Records from a data collection:
-------------------------
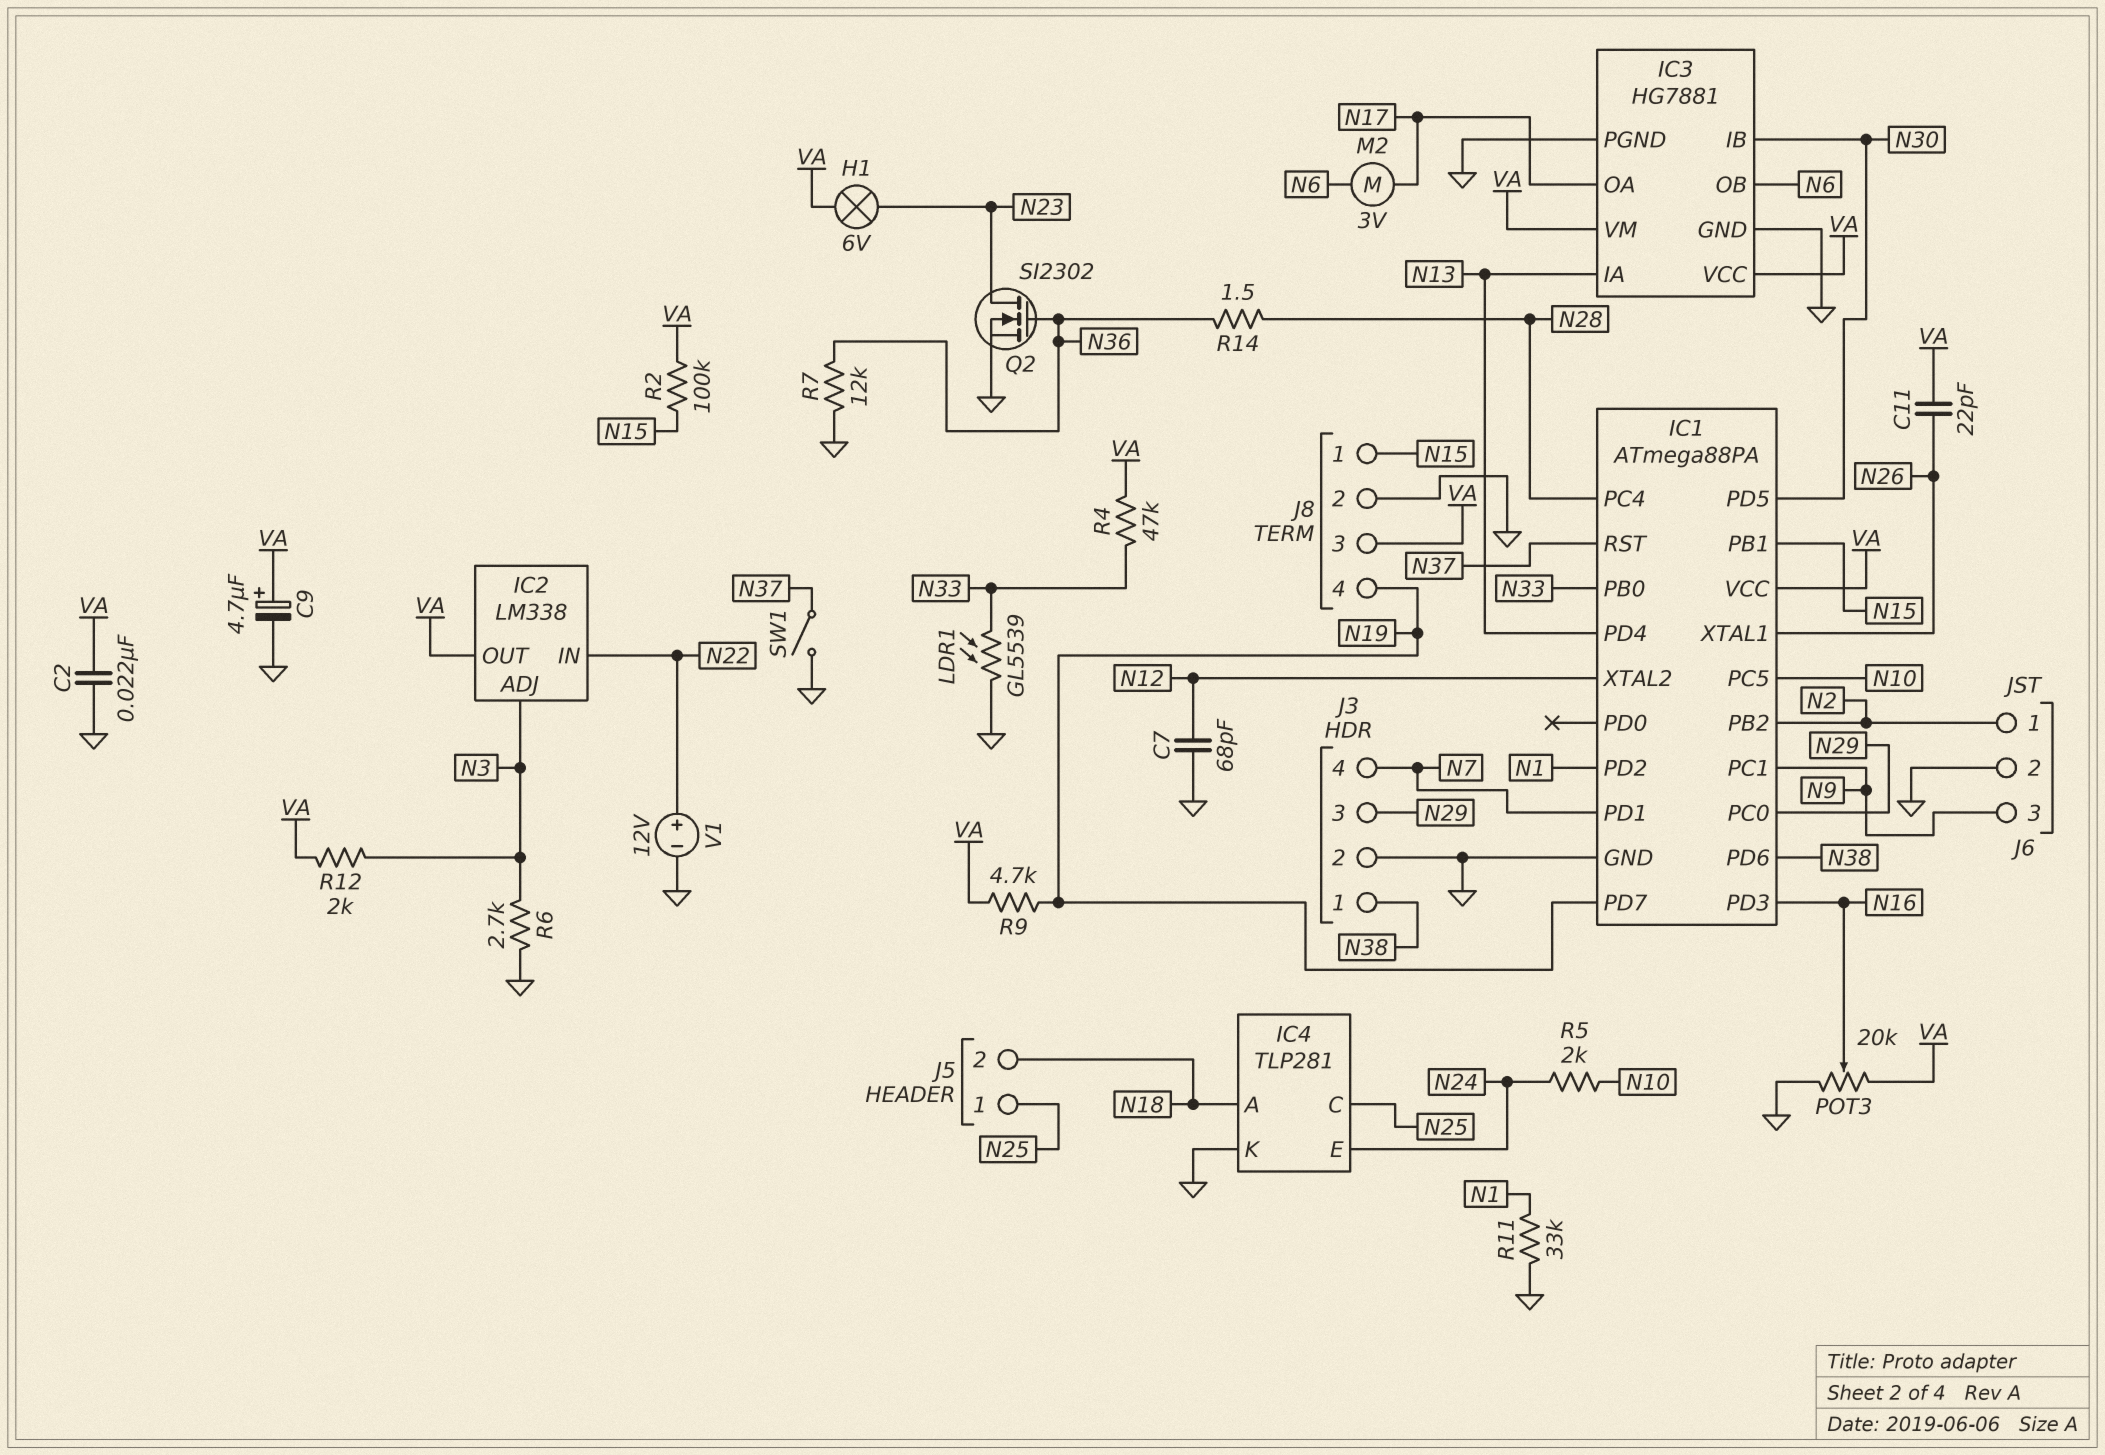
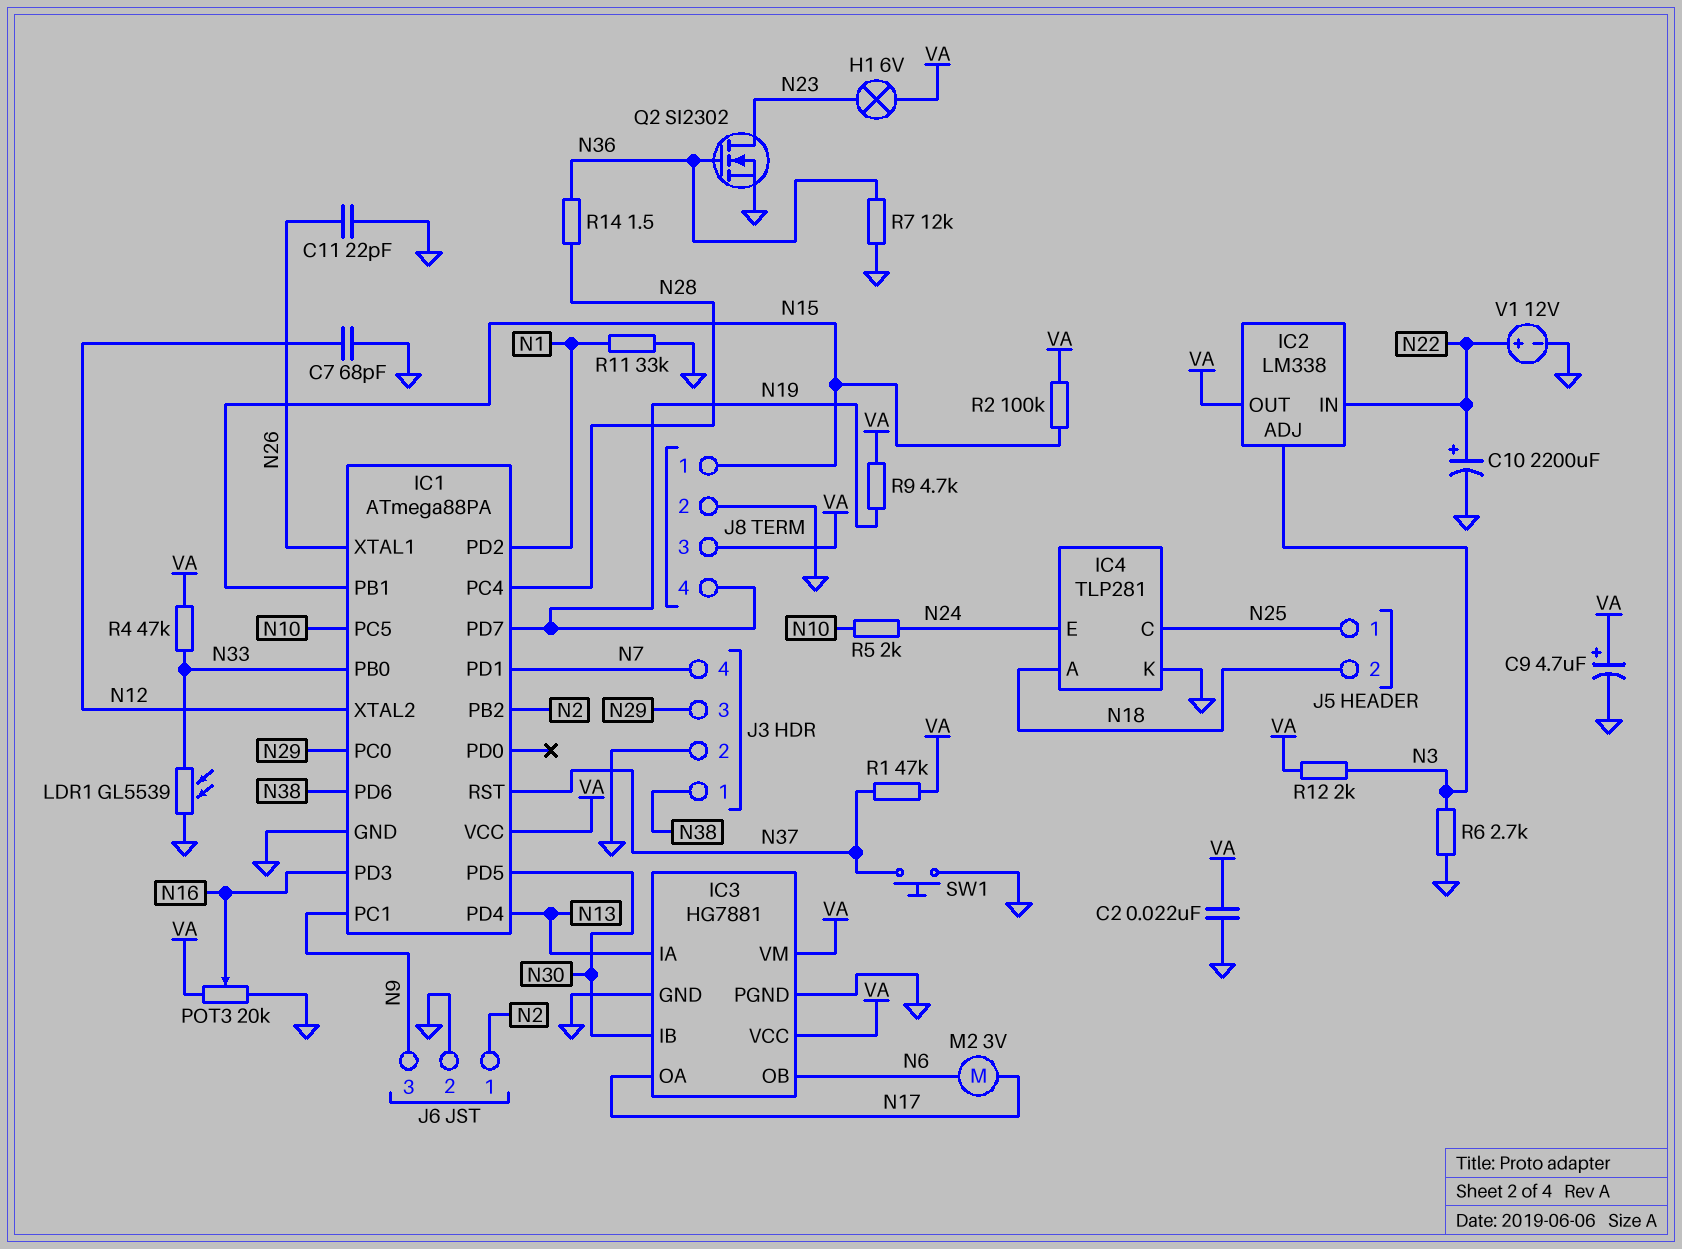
C10: none -> 2200uF (plus N22, minus GND)
C11: 22pF (N26, VA) -> 22pF (GND, N26)
R1: none -> 47k (N37, VA)
SW1: switch (GND, N37) -> button (GND, N37)

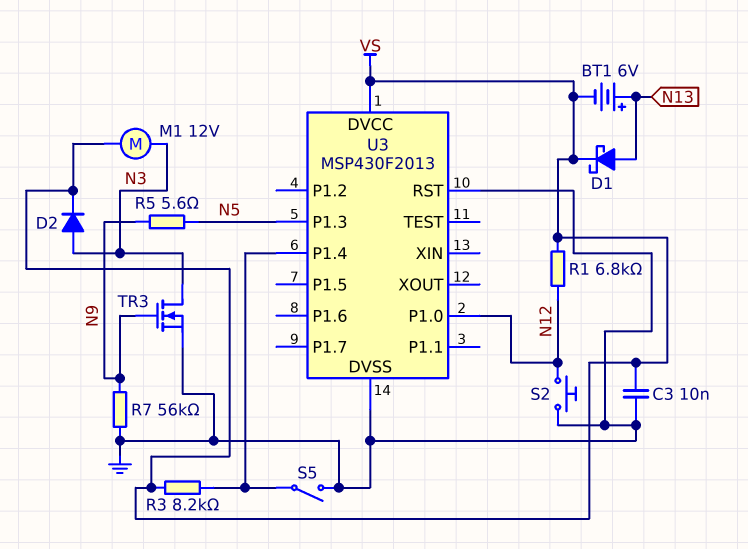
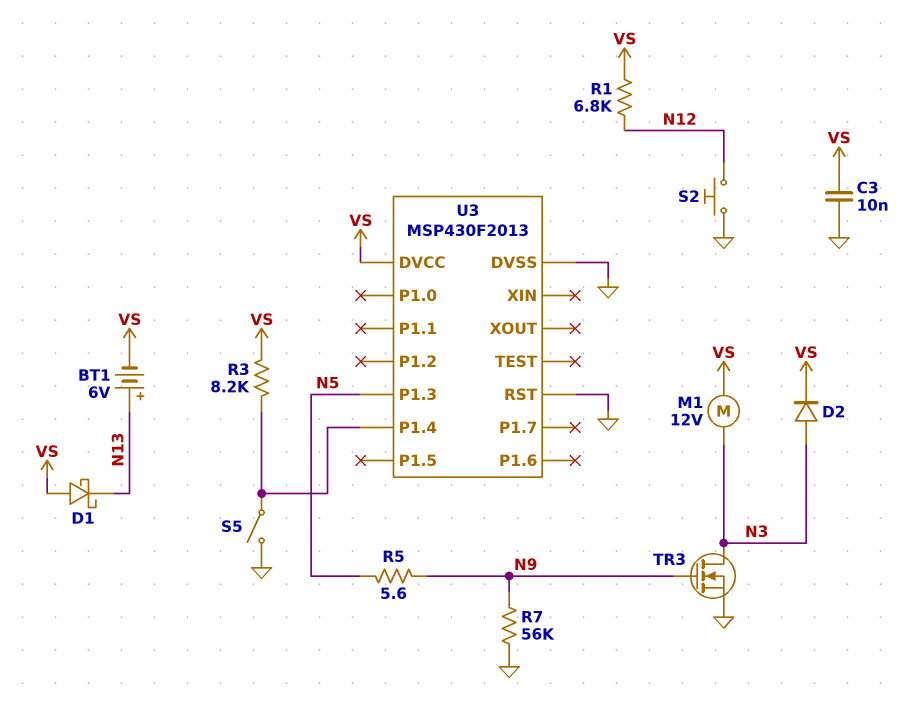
D1: schottky (A N13, K VS) -> schottky (A VS, K N13)
U3 pin P1.0: N12 -> none

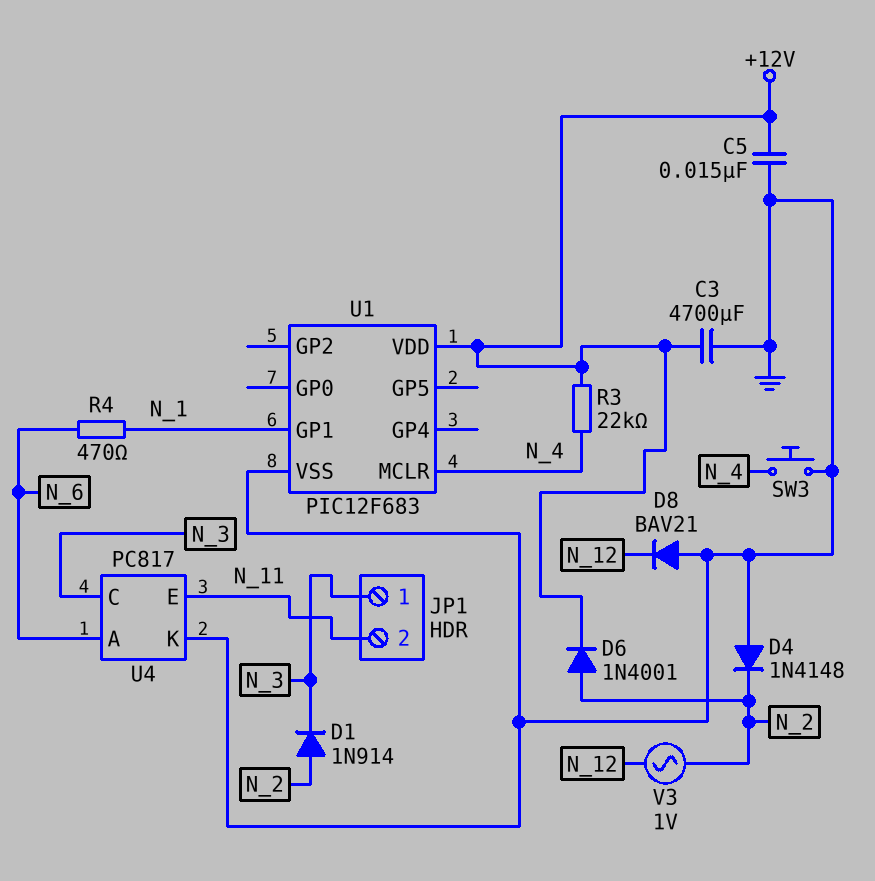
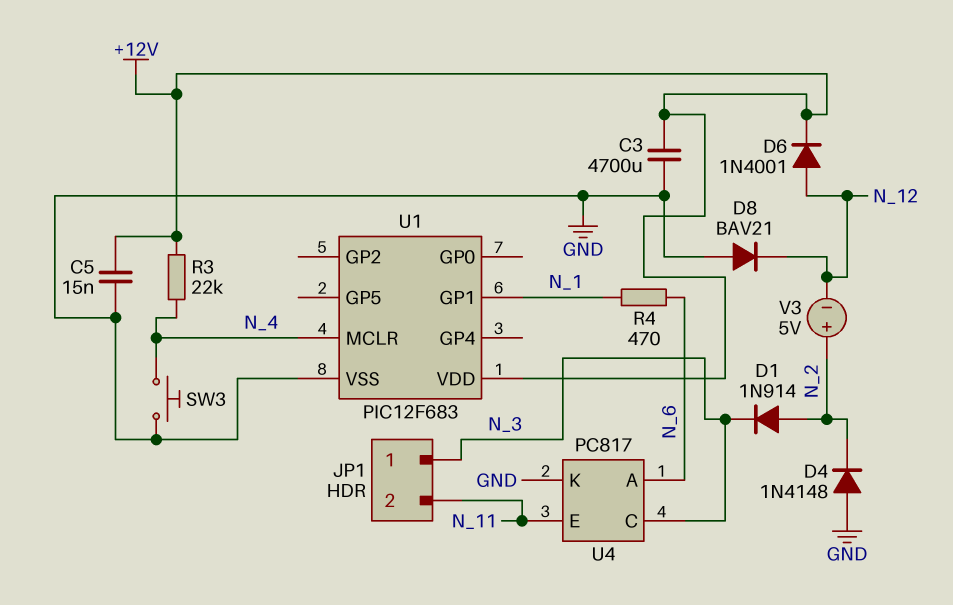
D6: diode 1N4001 (A N_2, K +12V) -> diode 1N4001 (A N_12, K +12V)
V3: AC 1V (N_2, N_12) -> 5V (plus N_2, minus N_12)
-------------------------
REQUIRED WORK: Pick out the lines above containing the word "plus", then copy them.

SOLUTION BELOW:
C10: none -> 2200uF (plus N22, minus GND)
V3: AC 1V (N_2, N_12) -> 5V (plus N_2, minus N_12)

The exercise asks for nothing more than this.